▸ **Provided data**
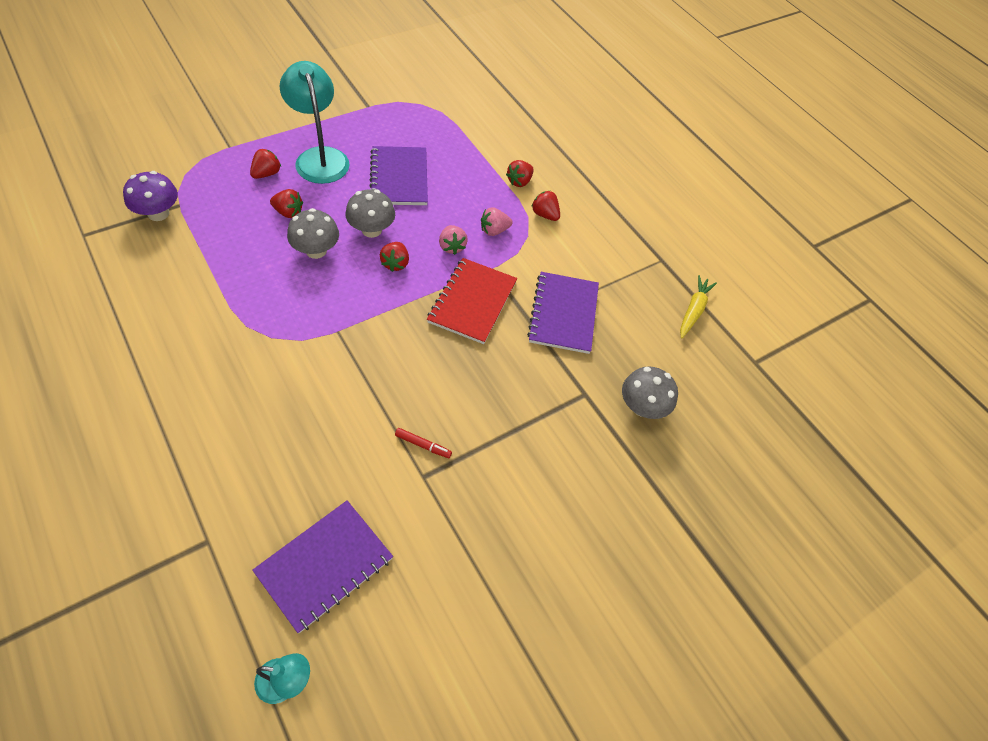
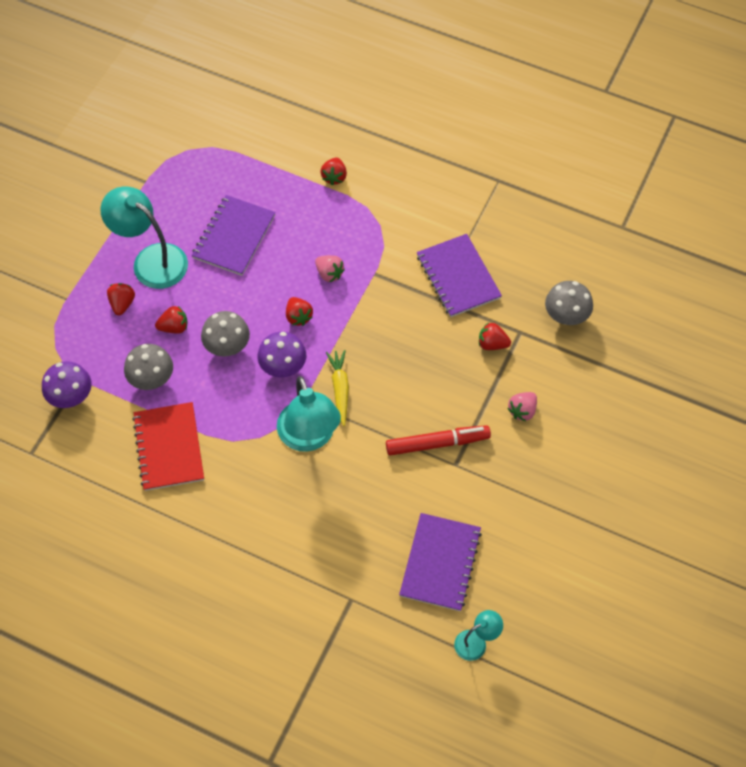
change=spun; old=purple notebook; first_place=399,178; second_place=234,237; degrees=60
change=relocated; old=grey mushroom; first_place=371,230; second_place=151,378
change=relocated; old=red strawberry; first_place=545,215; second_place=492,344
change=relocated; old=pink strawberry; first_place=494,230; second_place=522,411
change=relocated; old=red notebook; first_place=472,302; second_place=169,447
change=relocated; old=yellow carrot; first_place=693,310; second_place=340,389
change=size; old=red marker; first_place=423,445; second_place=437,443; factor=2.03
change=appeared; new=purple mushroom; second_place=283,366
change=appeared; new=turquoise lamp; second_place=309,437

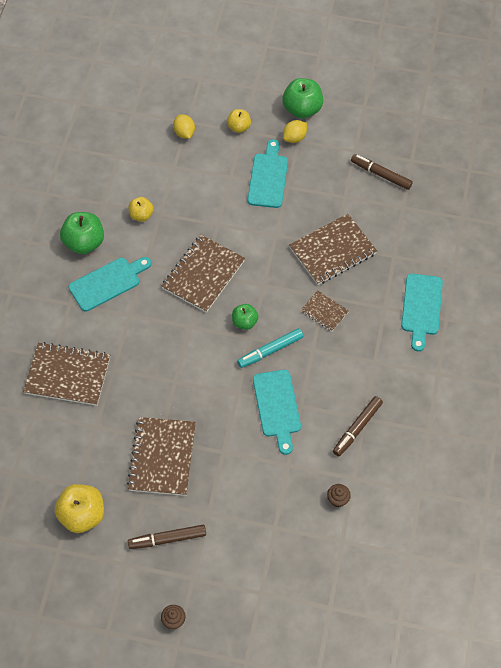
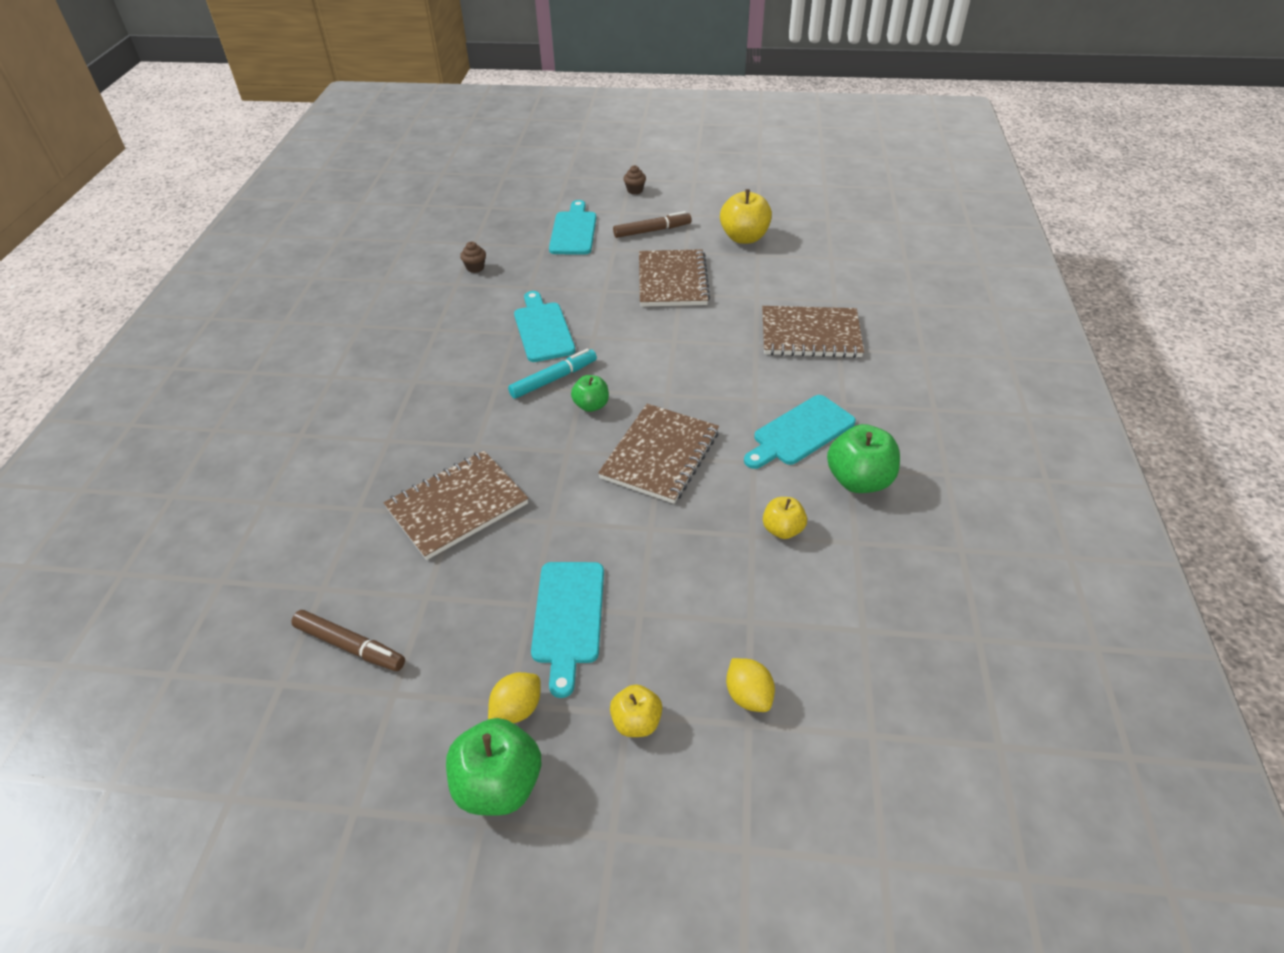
change=relocated; old=turquoise cutting board; first_place=421,307; second_place=573,231
change=missing; old=brown notebook; first_place=324,312
change=missing; old=brown marker; first_place=357,428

▸ **Exercise goal**
Leave the pictures out and transcribe the remaining material exactly.

▸ **Your response**
change=spun; old=purple notebook; first_place=399,178; second_place=234,237; degrees=60
change=relocated; old=grey mushroom; first_place=371,230; second_place=151,378
change=relocated; old=red strawberry; first_place=545,215; second_place=492,344
change=relocated; old=pink strawberry; first_place=494,230; second_place=522,411
change=relocated; old=red notebook; first_place=472,302; second_place=169,447
change=relocated; old=yellow carrot; first_place=693,310; second_place=340,389
change=size; old=red marker; first_place=423,445; second_place=437,443; factor=2.03
change=appeared; new=purple mushroom; second_place=283,366
change=appeared; new=turquoise lamp; second_place=309,437

change=relocated; old=turquoise cutting board; first_place=421,307; second_place=573,231
change=missing; old=brown notebook; first_place=324,312
change=missing; old=brown marker; first_place=357,428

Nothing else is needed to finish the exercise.